Using the records that appear below, write out exactly the lines from the one with "blue cap: 10 -> 8" through the one with "pink rocket: 3 -> 5", keeping both end lines.

■ Supplied material
------------------------------------------------------------------------

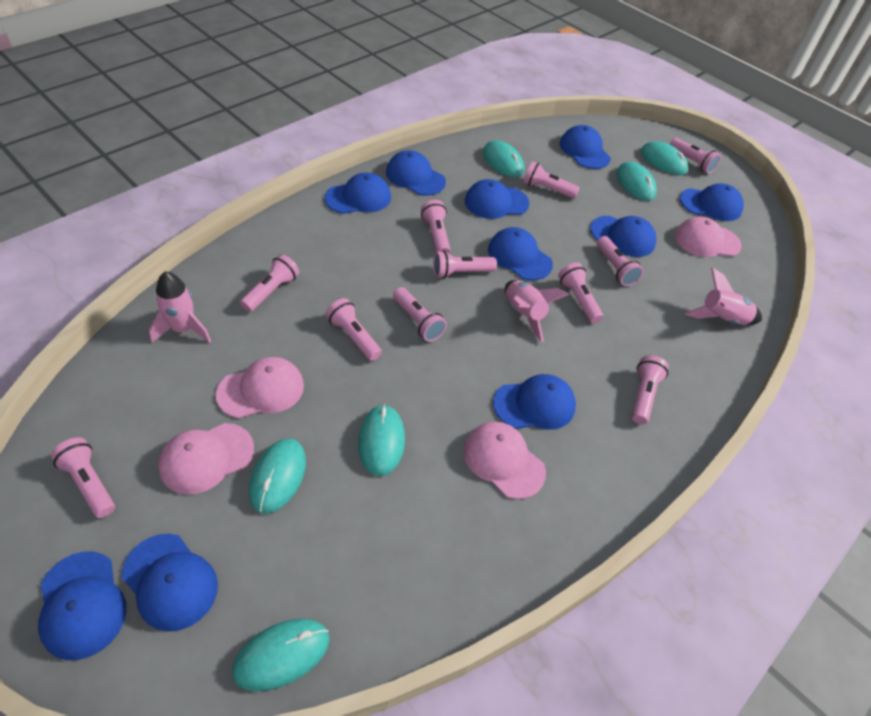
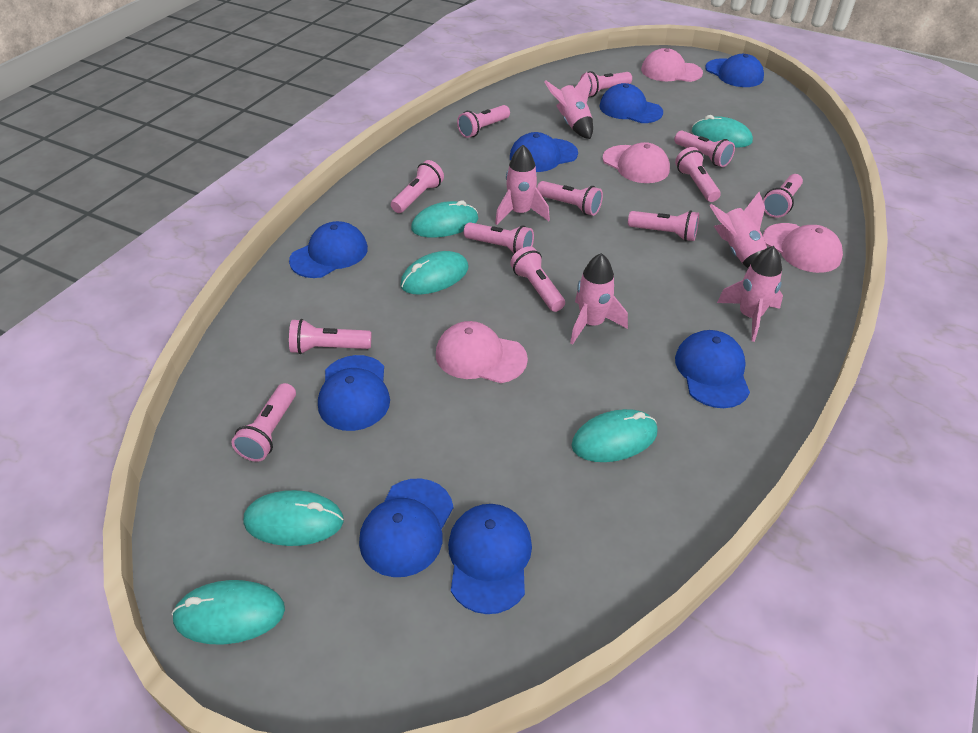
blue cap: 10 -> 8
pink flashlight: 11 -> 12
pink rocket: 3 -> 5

------------------------------------------------------------------------

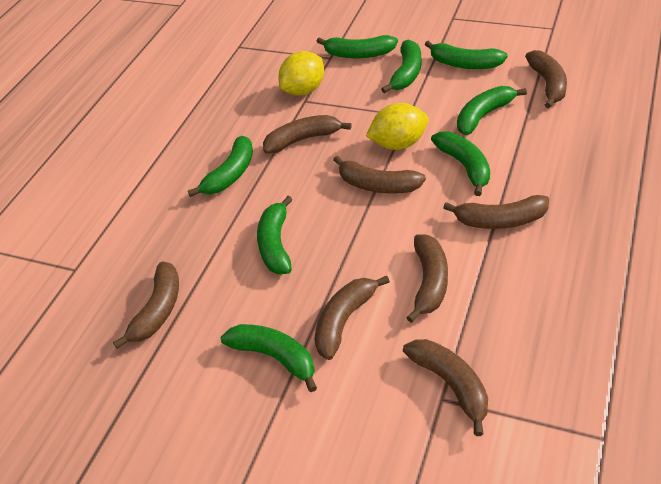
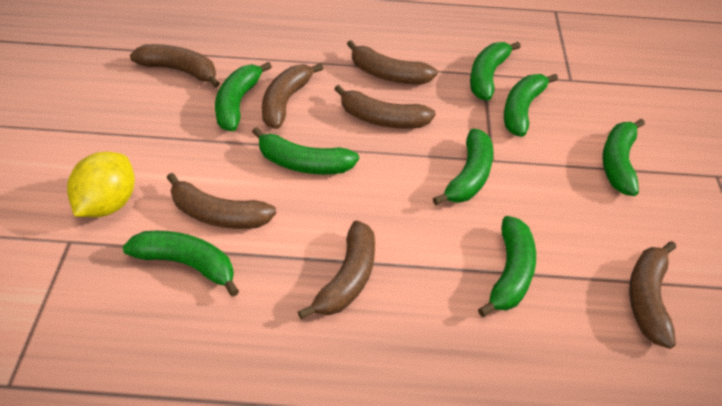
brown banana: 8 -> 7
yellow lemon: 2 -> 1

------------------------------------------------------------------------

■ Task response
blue cap: 10 -> 8
pink flashlight: 11 -> 12
pink rocket: 3 -> 5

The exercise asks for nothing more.